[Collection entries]
***

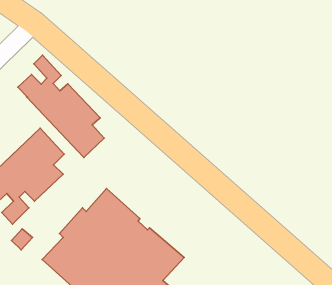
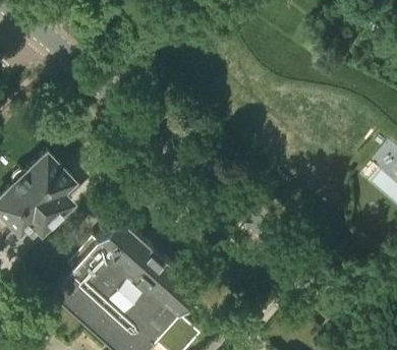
building: [18,55,104,158] -> none

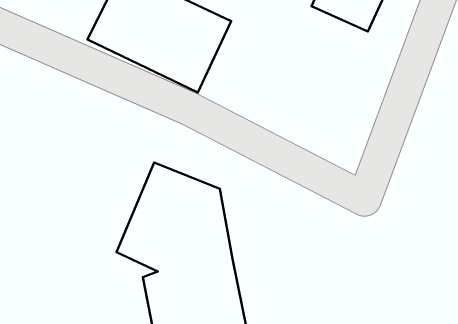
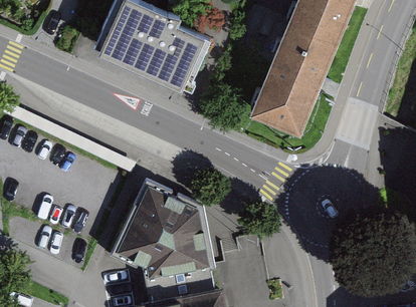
building: none -> [246,27,334,140]

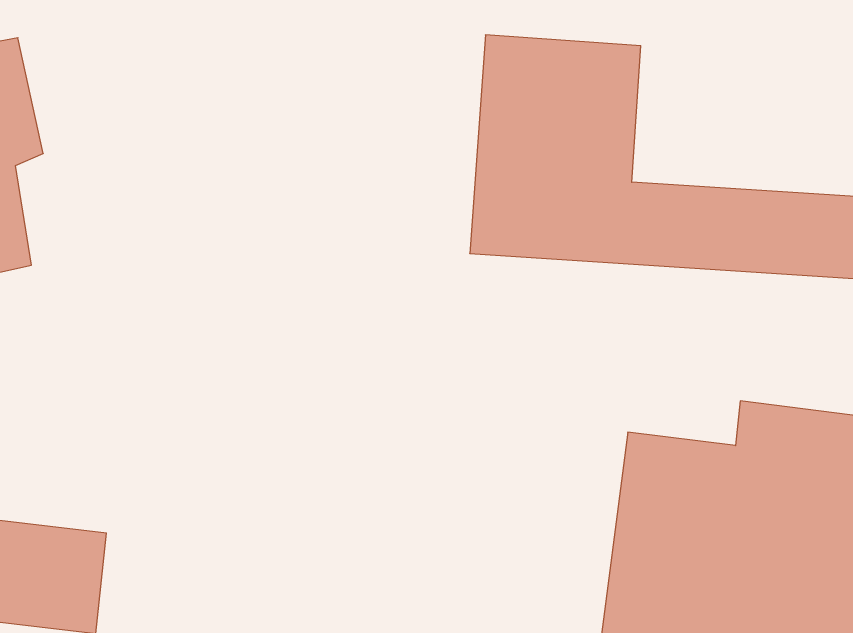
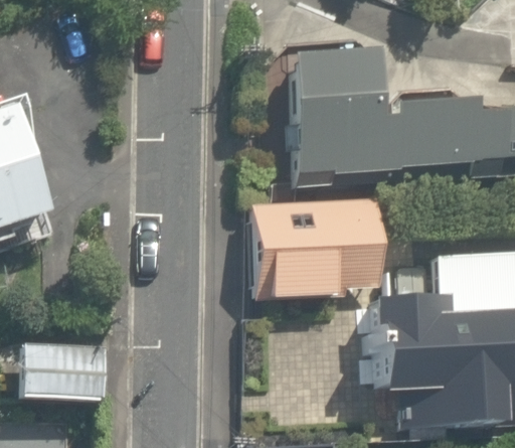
building: none -> [245,198,376,295]

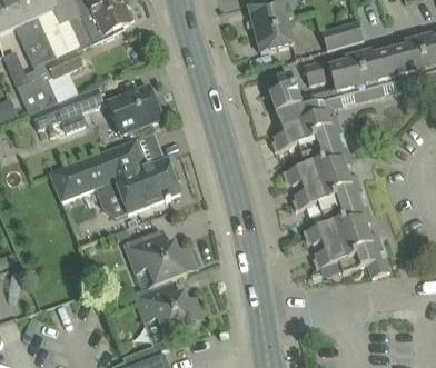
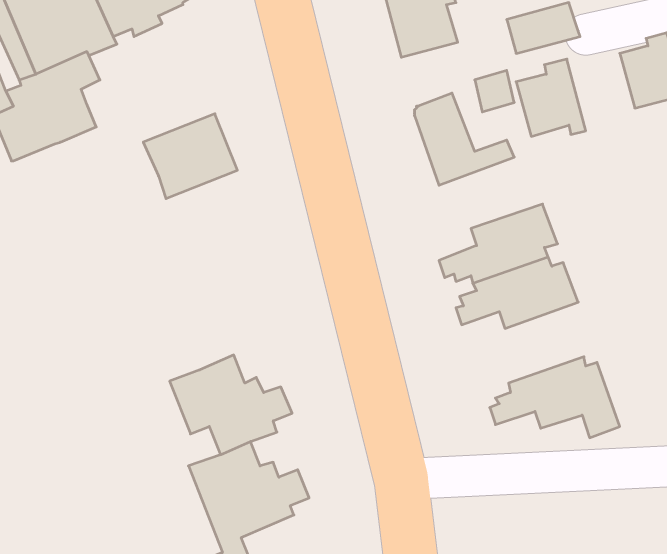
building: [358,49,398,96] -> none
building: [31,87,105,131] -> none
building: [271,111,344,153] -> none
building: [50,138,180,217] -> none
building: [303,197,373,245] -> none

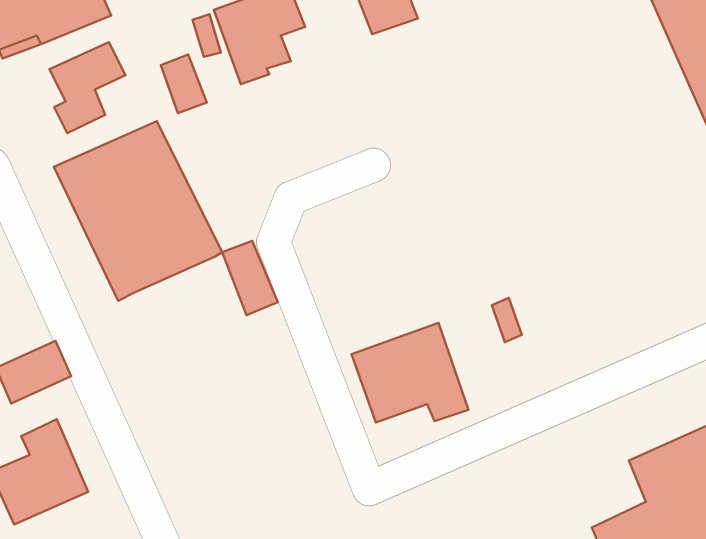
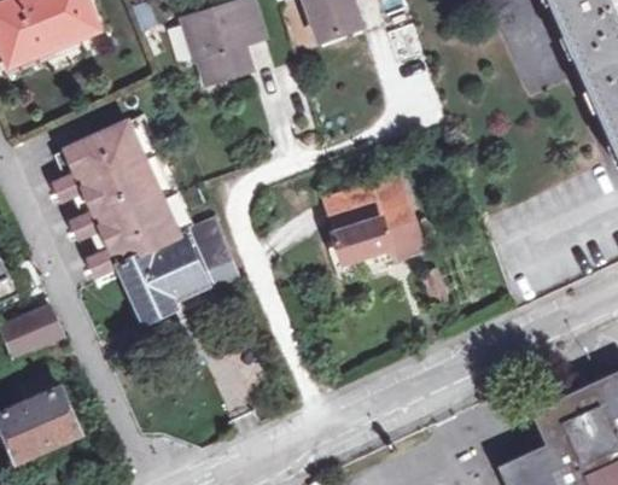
building: [50,42,126,133] -> none
building: [161,55,207,113] -> none
building: none -> [119,233,214,322]
building: [352,323,469,423] -> [325,173,424,257]

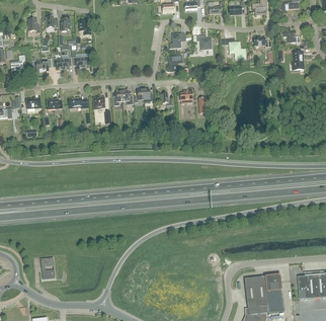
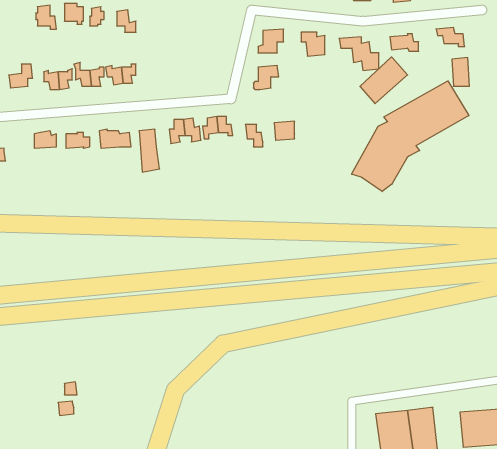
building: none -> [360,57,408,104]
building: none -> [352,81,469,192]

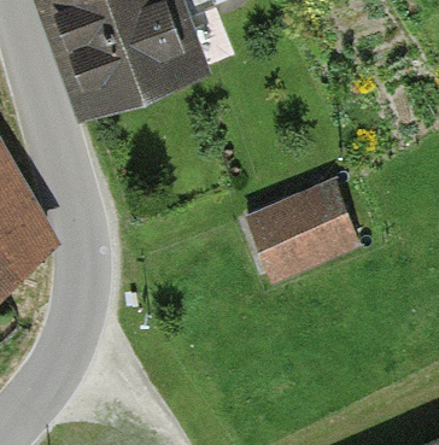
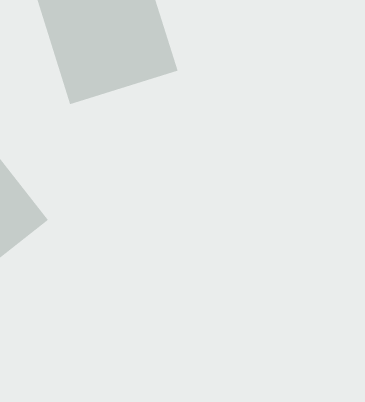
building: [250,176,365,283] -> none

***

--- Assignment ---
Pictures stay out. Return exactly the lines from the one with "building: [271,111,344,153] -> none" through the last line of the data.

--- The answer ---
building: [271,111,344,153] -> none
building: [50,138,180,217] -> none
building: [303,197,373,245] -> none

building: [50,42,126,133] -> none
building: [161,55,207,113] -> none
building: none -> [119,233,214,322]
building: [352,323,469,423] -> [325,173,424,257]

building: none -> [360,57,408,104]
building: none -> [352,81,469,192]

building: [250,176,365,283] -> none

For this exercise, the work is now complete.